• [What the task asks] Reproduce the records exactly, but not the pictures.

(Dataset excerpts)
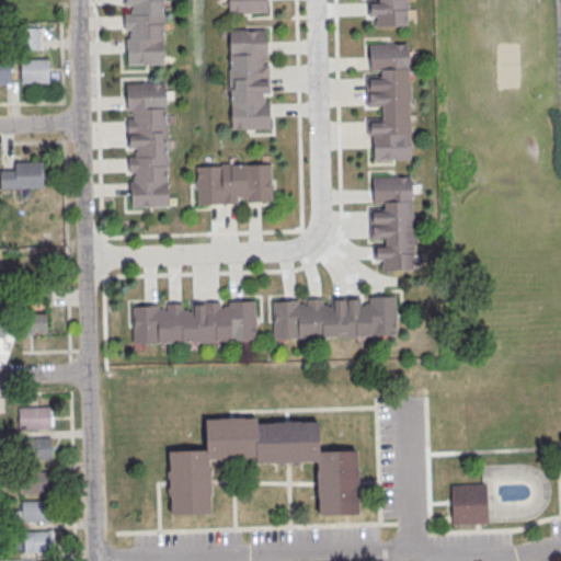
[(160,0),(163,64),(127,65),(126,37),(128,37),(128,29),(125,29),(124,13),(129,13),(129,4),(124,4),(123,0),(160,0)]
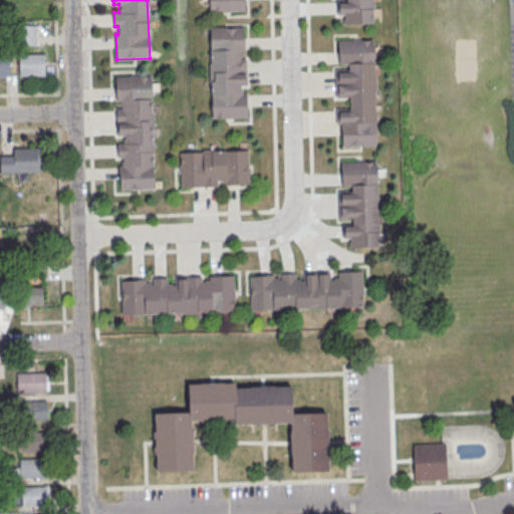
[(208,0),(243,0),(244,9),(209,10),(208,0)]
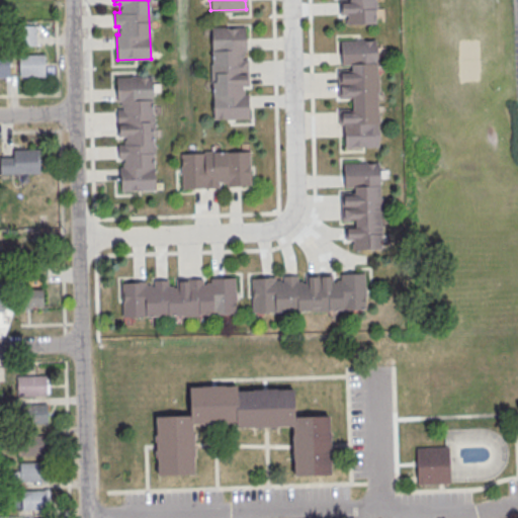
[(375,0),(376,23),(346,24),(346,14),(339,14),(339,0),(375,0)]
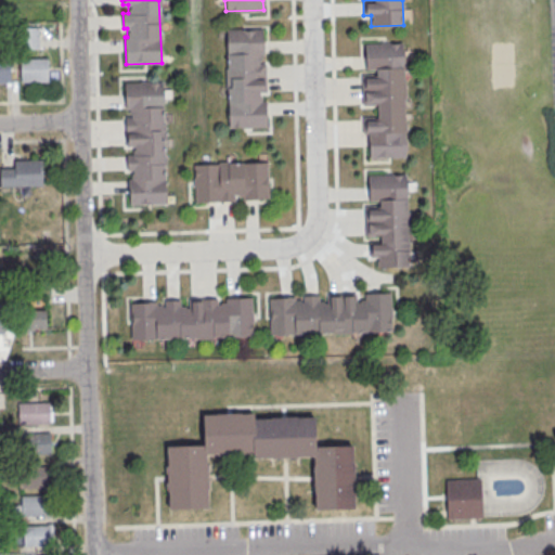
[(226,27),(228,128),(267,127),(267,99),(261,100),(261,95),(259,93),(259,91),(266,91),(263,26),(226,27)]
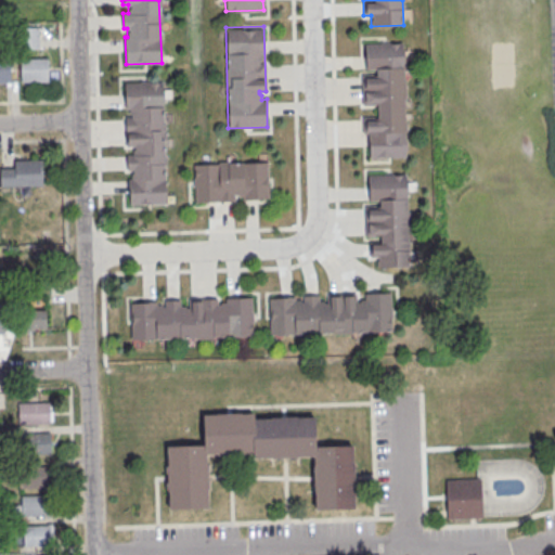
[(38,27),(23,27),(23,48),(38,48),(38,27)]
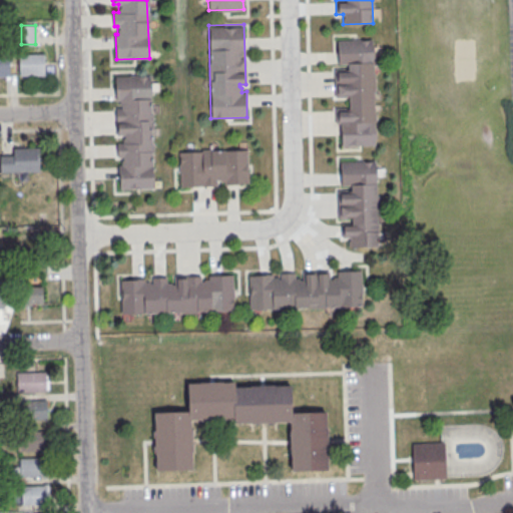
[(338,40),(372,39),(375,144),(342,145),(342,123),(336,123),(336,108),(349,108),(349,96),(335,97),(335,68),(348,68),(348,64),(338,64),(338,40)]
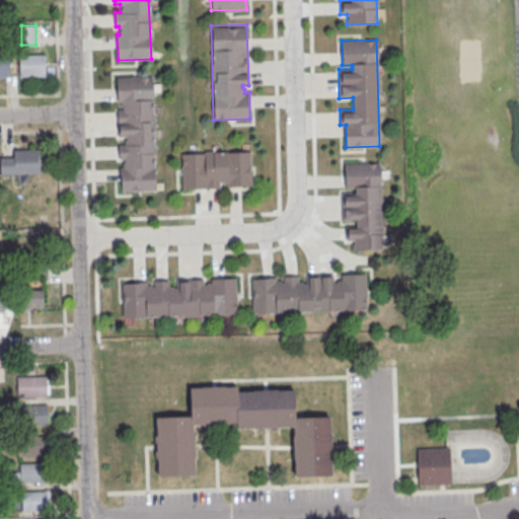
[(19,56),(46,55),(46,77),(20,77),(19,56)]
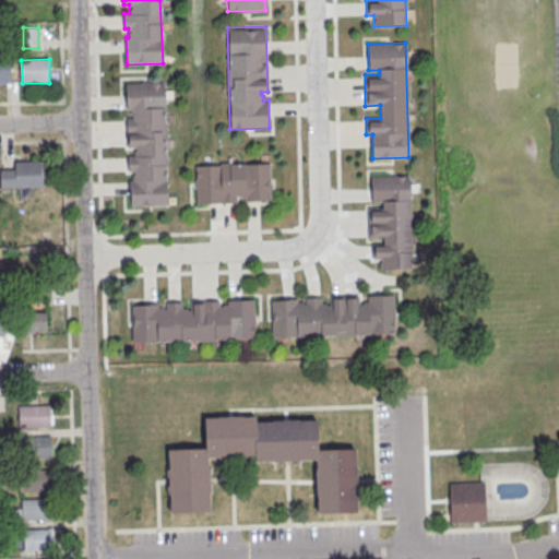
[(0,60),(11,60),(11,83),(0,83),(0,60)]
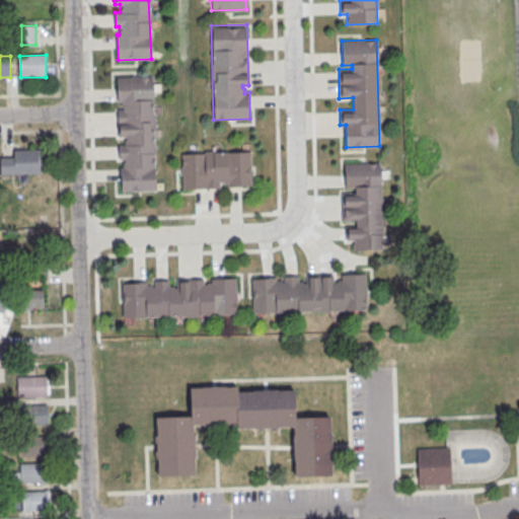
[(117,78),(151,77),(155,192),(121,193),(121,167),(123,167),(123,159),(119,159),(119,145),(124,145),(124,137),(119,137),(118,108),(121,108),(121,102),(118,102),(117,78)]
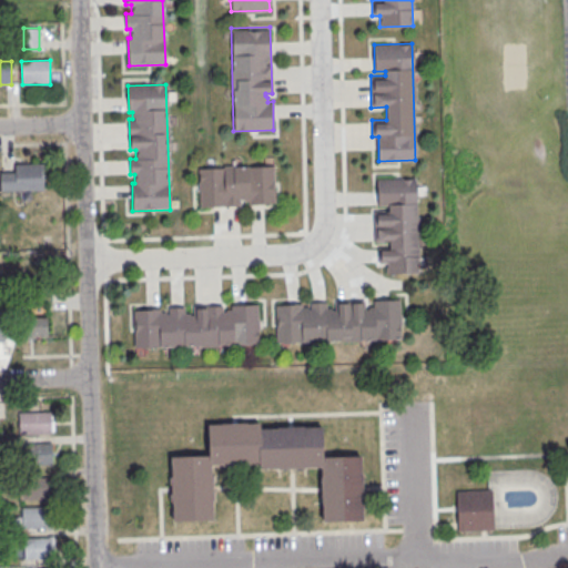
[(14,164),(43,164),(43,190),(1,191),(0,172),(16,172),(14,164)]
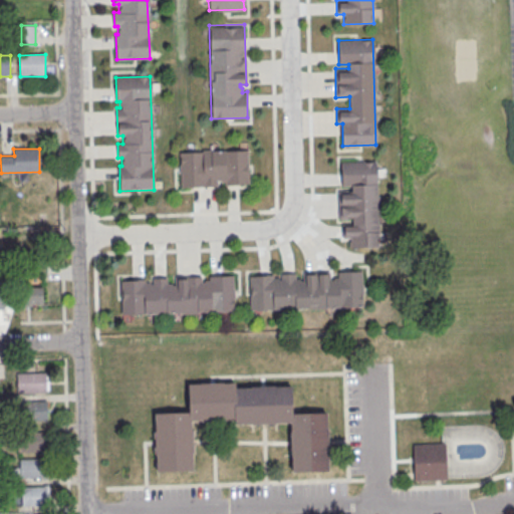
[(180,152),(248,149),(250,185),(224,186),(224,182),(221,183),(219,180),(217,180),(217,186),(181,187),(180,152)]
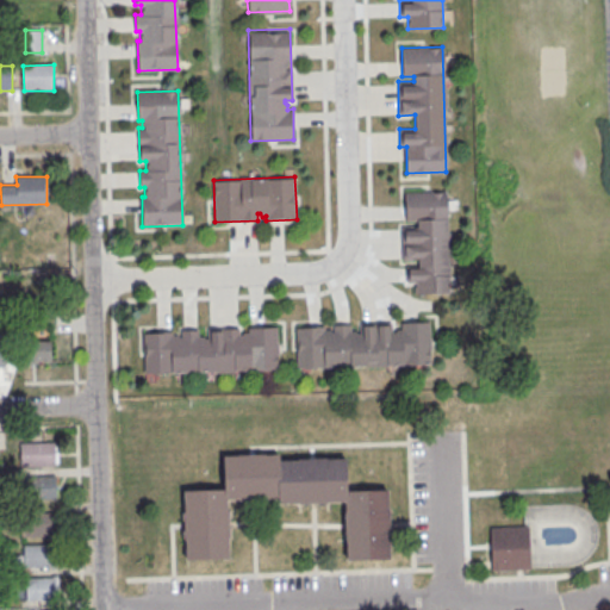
[(405,192),(446,191),(449,292),(415,293),(414,281),(408,281),(408,265),(417,265),(417,259),(403,260),(402,226),(417,225),(417,221),(406,221),(405,192)]
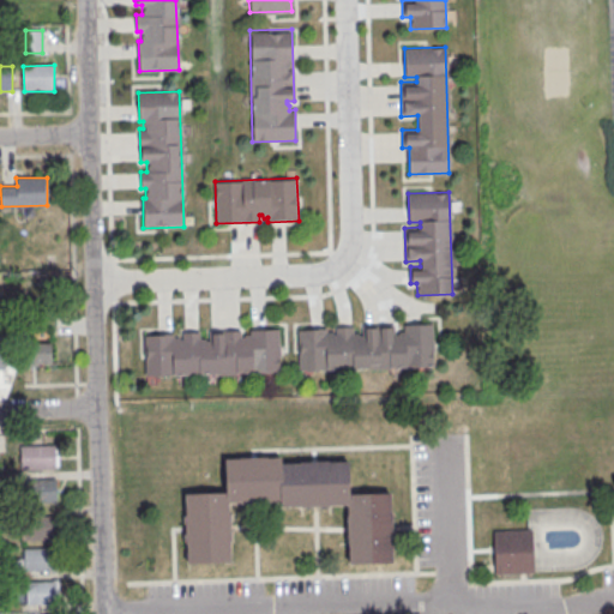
[(296,327),(326,327),(326,331),(331,330),(333,332),(336,332),(335,327),(353,326),(353,332),(357,332),(359,335),(361,335),(361,326),(393,325),(393,333),(397,333),(398,330),(403,330),(403,324),(432,323),(433,365),(299,369),(296,327)]
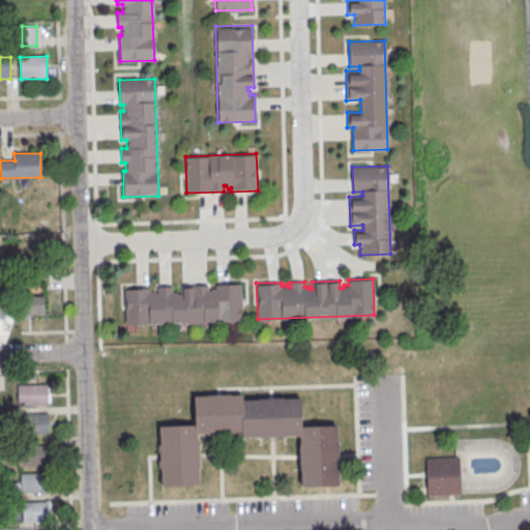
[(124,287),(149,286),(149,289),(153,289),(155,291),(157,291),(157,286),(172,286),(172,291),(176,290),(177,293),(179,293),(179,286),(207,285),(207,291),(210,291),(212,289),(215,289),(215,284),(240,283),(241,319),(125,323),(124,287)]
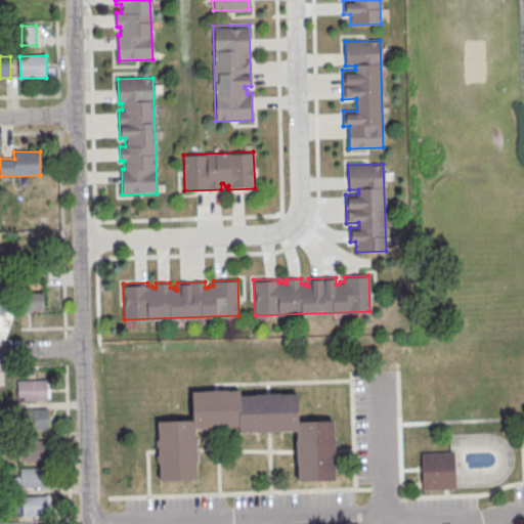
[(25,293),(43,293),(44,312),(26,313),(25,293)]
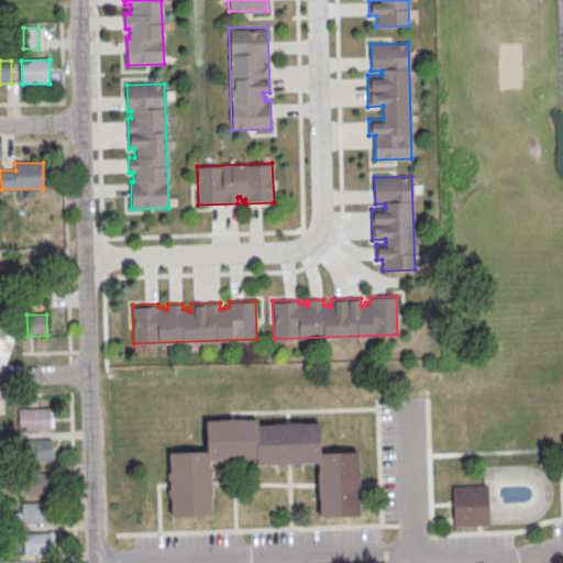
[(19,410),(51,409),(51,430),(20,431),(19,410)]
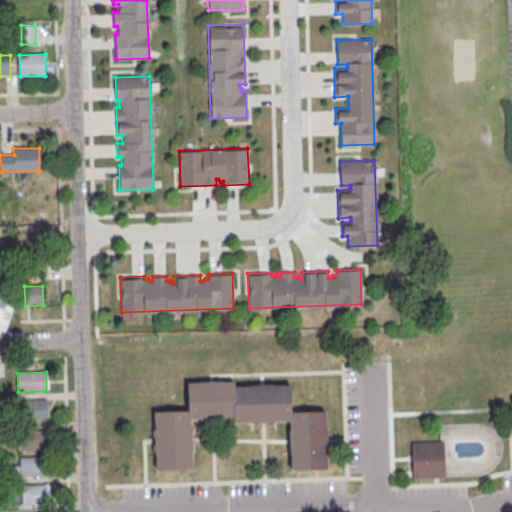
[(153,410),(155,470),(192,468),(191,418),(233,417),(233,422),(288,420),(290,470),(327,468),(325,410),(291,412),(290,383),(234,385),(234,380),(186,382),(187,409),(153,410)]
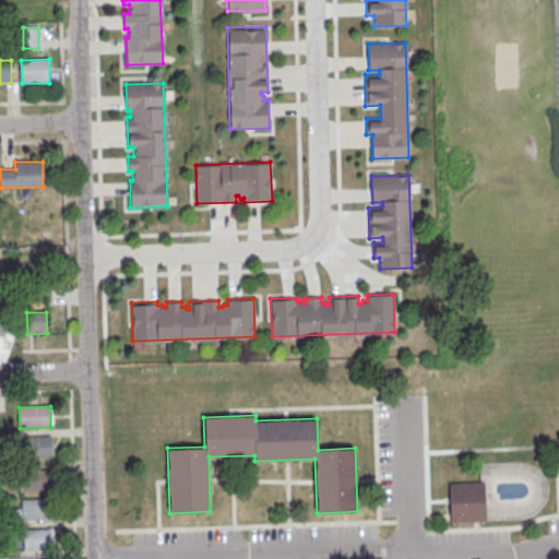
[(20,437),(51,436),(52,458),(21,459),(20,437)]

• [Written answer]
[(160,0),(163,64),(127,65),(126,37),(128,37),(128,29),(125,29),(124,13),(129,13),(129,4),(124,4),(123,0),(160,0)]
[(208,0),(243,0),(244,9),(209,10),(208,0)]
[(375,0),(376,23),(346,24),(346,14),(339,14),(339,0),(375,0)]
[(226,27),(228,128),(267,127),(267,99),(261,100),(261,95),(259,93),(259,91),(266,91),(263,26),(226,27)]
[(38,27),(23,27),(23,48),(38,48),(38,27)]
[(338,40),(372,39),(375,144),(342,145),(342,123),(336,123),(336,108),(349,108),(349,96),(335,97),(335,68),(348,68),(348,64),(338,64),(338,40)]
[(19,56),(46,55),(46,77),(20,77),(19,56)]
[(0,60),(11,60),(11,83),(0,83),(0,60)]
[(117,78),(151,77),(155,192),(121,193),(121,167),(123,167),(123,159),(119,159),(119,145),(124,145),(124,137),(119,137),(118,108),(121,108),(121,102),(118,102),(117,78)]
[(14,164),(43,164),(43,190),(1,191),(0,172),(16,172),(14,164)]
[(180,152),(248,149),(250,185),(224,186),(224,182),(221,183),(219,180),(217,180),(217,186),(181,187),(180,152)]
[(405,192),(446,191),(449,292),(415,293),(414,281),(408,281),(408,265),(417,265),(417,259),(403,260),(402,226),(417,225),(417,221),(406,221),(405,192)]
[(296,327),(326,327),(326,331),(331,330),(333,332),(336,332),(335,327),(353,326),(353,332),(357,332),(359,335),(361,335),(361,326),(393,325),(393,333),(397,333),(398,330),(403,330),(403,324),(432,323),(433,365),(299,369),(296,327)]
[(124,287),(149,286),(149,289),(153,289),(155,291),(157,291),(157,286),(172,286),(172,291),(176,290),(177,293),(179,293),(179,286),(207,285),(207,291),(210,291),(212,289),(215,289),(215,284),(240,283),(241,319),(125,323),(124,287)]
[(25,293),(43,293),(44,312),(26,313),(25,293)]
[(19,410),(51,409),(51,430),(20,431),(19,410)]
[(153,410),(155,470),(192,468),(191,418),(233,417),(233,422),(288,420),(290,470),(327,468),(325,410),(291,412),(290,383),(234,385),(234,380),(186,382),(187,409),(153,410)]
[(20,437),(51,436),(52,458),(21,459),(20,437)]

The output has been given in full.